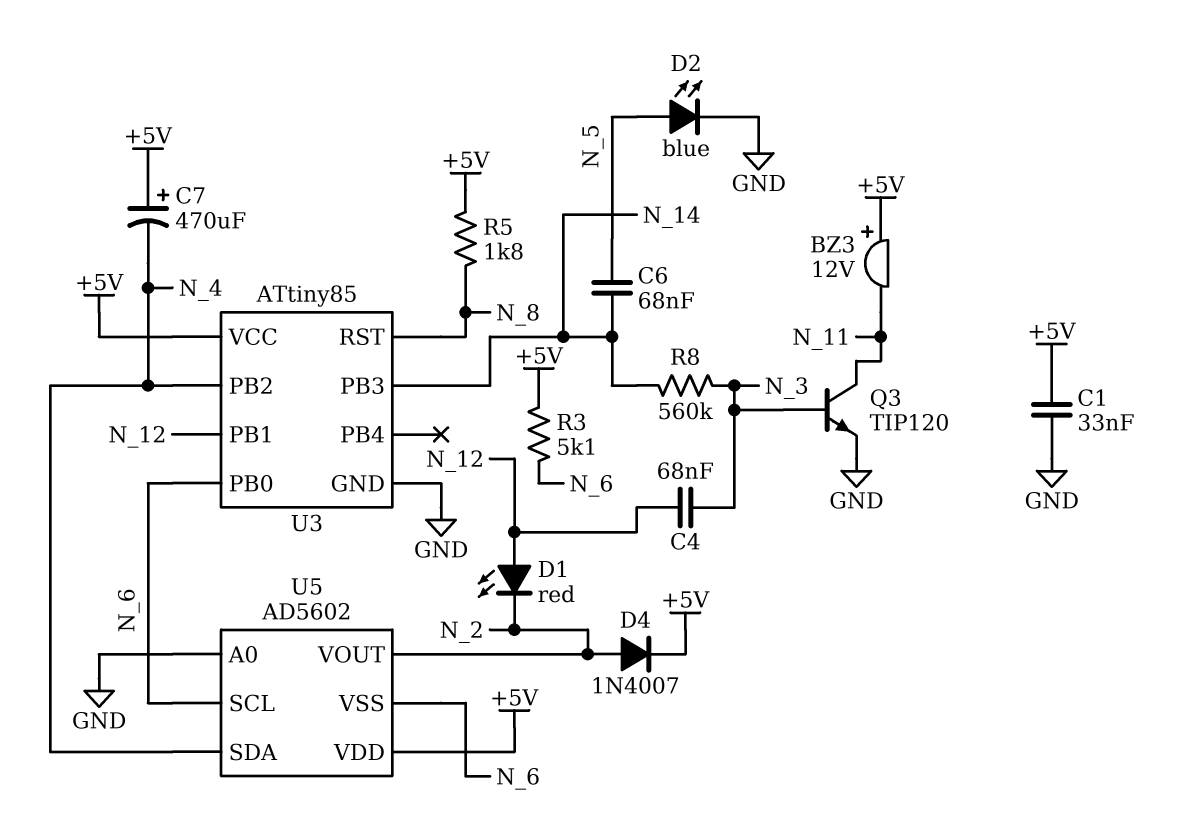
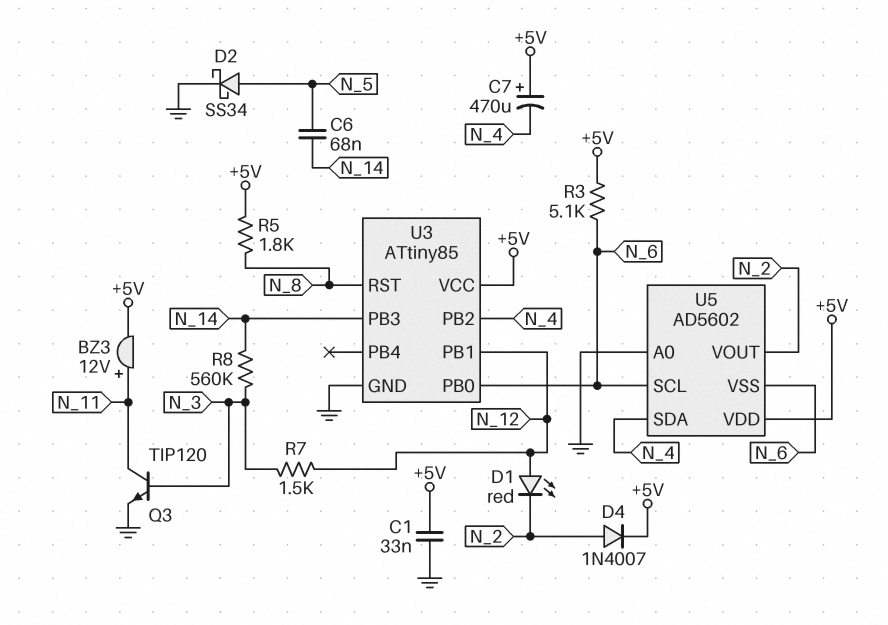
BZ3: buzzer 12V (plus +5V, minus N_11) -> buzzer 12V (plus N_11, minus +5V)
C4: 68nF (N_3, N_12) -> none
D2: LED blue (A N_5, K GND) -> schottky SS34 (A N_5, K GND)
R7: none -> 1.5k (N_3, N_12)

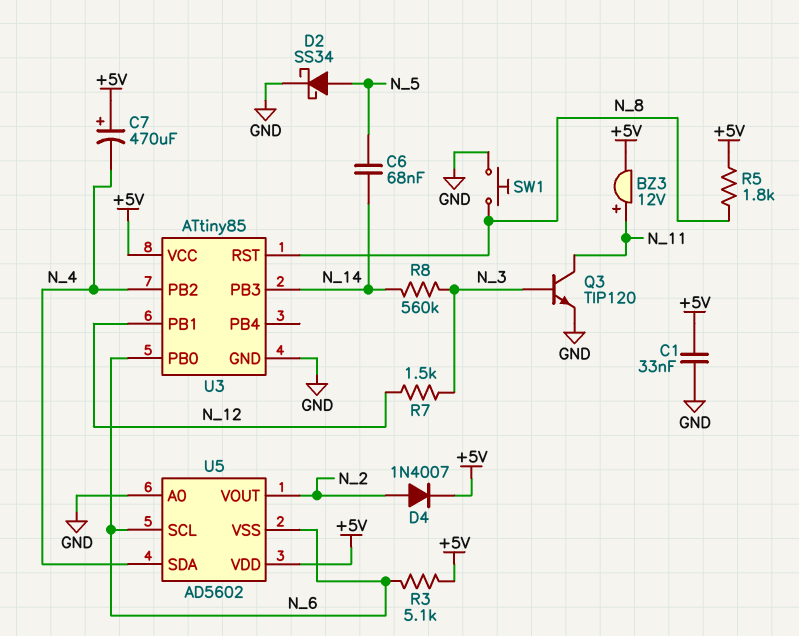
D1: LED red (A N_12, K N_2) -> none
SW1: none -> button (GND, N_8)

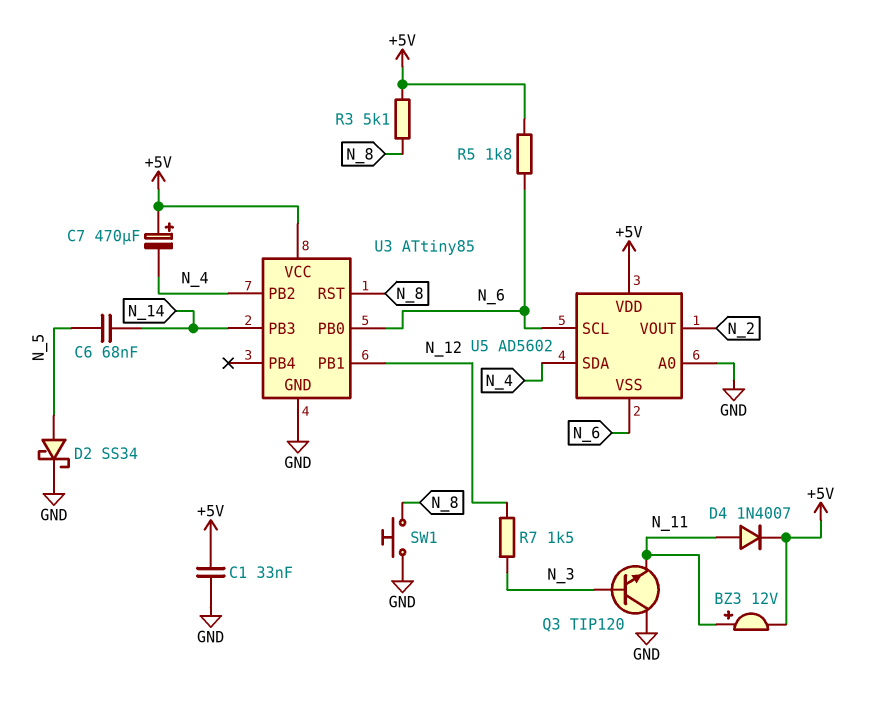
D4: diode 1N4007 (A N_2, K +5V) -> diode 1N4007 (A N_11, K +5V)
Q3: NPN TIP120 (B N_3, C N_11, E GND) -> NPN TIP120 (B N_3, C GND, E N_11)
R3: 5.1k (+5V, N_6) -> 5.1k (+5V, N_8)
R5: 1.8k (+5V, N_8) -> 1.8k (+5V, N_6)
R8: 560k (N_3, N_14) -> none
———
*Work to complete*: Omit the pictures and please write out exactly the lines between the one containing "R7: none -> 1.5k (N_3, N_12)" and the last line of the entries, both included.

*Written answer*:
R7: none -> 1.5k (N_3, N_12)

D1: LED red (A N_12, K N_2) -> none
SW1: none -> button (GND, N_8)

D4: diode 1N4007 (A N_2, K +5V) -> diode 1N4007 (A N_11, K +5V)
Q3: NPN TIP120 (B N_3, C N_11, E GND) -> NPN TIP120 (B N_3, C GND, E N_11)
R3: 5.1k (+5V, N_6) -> 5.1k (+5V, N_8)
R5: 1.8k (+5V, N_8) -> 1.8k (+5V, N_6)
R8: 560k (N_3, N_14) -> none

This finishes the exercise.